## Goal of the exercise
Transcribe the listing below exactly, from the line containing "Trace every road" through the line containing "road 2 (tertiary): [(482,458),(329,479),(278,511)]", inclusive.

## Items
+++++

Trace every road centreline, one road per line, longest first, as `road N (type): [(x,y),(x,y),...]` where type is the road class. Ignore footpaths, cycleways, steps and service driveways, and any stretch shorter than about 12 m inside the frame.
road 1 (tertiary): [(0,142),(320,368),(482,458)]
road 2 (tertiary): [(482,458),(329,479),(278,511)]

+++++

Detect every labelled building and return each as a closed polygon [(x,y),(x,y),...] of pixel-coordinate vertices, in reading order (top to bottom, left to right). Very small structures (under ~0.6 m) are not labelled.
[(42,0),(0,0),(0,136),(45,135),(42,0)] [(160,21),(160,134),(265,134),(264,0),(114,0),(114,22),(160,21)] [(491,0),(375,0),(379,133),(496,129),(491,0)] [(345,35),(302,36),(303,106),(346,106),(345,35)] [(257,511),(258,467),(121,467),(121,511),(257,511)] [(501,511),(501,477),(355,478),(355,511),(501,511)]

+++++

## Answer for the task
Trace every road centreline, one road per line, longest first, as `road N (type): [(x,y),(x,y),...]` where type is the road class. Ignore footpaths, cycleways, steps and service driveways, and any stretch shorter than about 12 m inside the frame.
road 1 (tertiary): [(0,142),(320,368),(482,458)]
road 2 (tertiary): [(482,458),(329,479),(278,511)]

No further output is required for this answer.